▶ **Your goal**
The job is to output each record again, character for character.

▶ **Provided data**
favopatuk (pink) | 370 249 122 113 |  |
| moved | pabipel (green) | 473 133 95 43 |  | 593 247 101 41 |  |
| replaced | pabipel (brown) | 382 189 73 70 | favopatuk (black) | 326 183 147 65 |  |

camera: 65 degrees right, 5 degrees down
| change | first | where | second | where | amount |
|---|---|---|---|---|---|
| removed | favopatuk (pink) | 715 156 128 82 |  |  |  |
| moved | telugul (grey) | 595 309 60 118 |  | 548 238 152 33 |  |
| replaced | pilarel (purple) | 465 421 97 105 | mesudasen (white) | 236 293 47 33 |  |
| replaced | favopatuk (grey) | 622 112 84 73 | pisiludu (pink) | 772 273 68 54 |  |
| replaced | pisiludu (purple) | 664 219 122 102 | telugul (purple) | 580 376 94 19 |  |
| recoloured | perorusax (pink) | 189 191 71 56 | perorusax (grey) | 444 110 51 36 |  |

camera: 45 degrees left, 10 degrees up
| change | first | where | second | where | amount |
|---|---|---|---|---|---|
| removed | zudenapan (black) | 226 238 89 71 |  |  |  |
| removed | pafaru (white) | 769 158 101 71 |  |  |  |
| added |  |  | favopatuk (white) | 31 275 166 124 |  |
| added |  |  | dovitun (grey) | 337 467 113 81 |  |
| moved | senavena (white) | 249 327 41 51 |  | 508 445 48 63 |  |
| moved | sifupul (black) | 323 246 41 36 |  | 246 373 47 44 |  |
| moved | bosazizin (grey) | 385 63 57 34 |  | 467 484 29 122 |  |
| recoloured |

▶ **Response**
favopatuk (pink) | 370 249 122 113 |  |
| moved | pabipel (green) | 473 133 95 43 |  | 593 247 101 41 |  |
| replaced | pabipel (brown) | 382 189 73 70 | favopatuk (black) | 326 183 147 65 |  |

camera: 65 degrees right, 5 degrees down
| change | first | where | second | where | amount |
|---|---|---|---|---|---|
| removed | favopatuk (pink) | 715 156 128 82 |  |  |  |
| moved | telugul (grey) | 595 309 60 118 |  | 548 238 152 33 |  |
| replaced | pilarel (purple) | 465 421 97 105 | mesudasen (white) | 236 293 47 33 |  |
| replaced | favopatuk (grey) | 622 112 84 73 | pisiludu (pink) | 772 273 68 54 |  |
| replaced | pisiludu (purple) | 664 219 122 102 | telugul (purple) | 580 376 94 19 |  |
| recoloured | perorusax (pink) | 189 191 71 56 | perorusax (grey) | 444 110 51 36 |  |

camera: 45 degrees left, 10 degrees up
| change | first | where | second | where | amount |
|---|---|---|---|---|---|
| removed | zudenapan (black) | 226 238 89 71 |  |  |  |
| removed | pafaru (white) | 769 158 101 71 |  |  |  |
| added |  |  | favopatuk (white) | 31 275 166 124 |  |
| added |  |  | dovitun (grey) | 337 467 113 81 |  |
| moved | senavena (white) | 249 327 41 51 |  | 508 445 48 63 |  |
| moved | sifupul (black) | 323 246 41 36 |  | 246 373 47 44 |  |
| moved | bosazizin (grey) | 385 63 57 34 |  | 467 484 29 122 |  |
| recoloured |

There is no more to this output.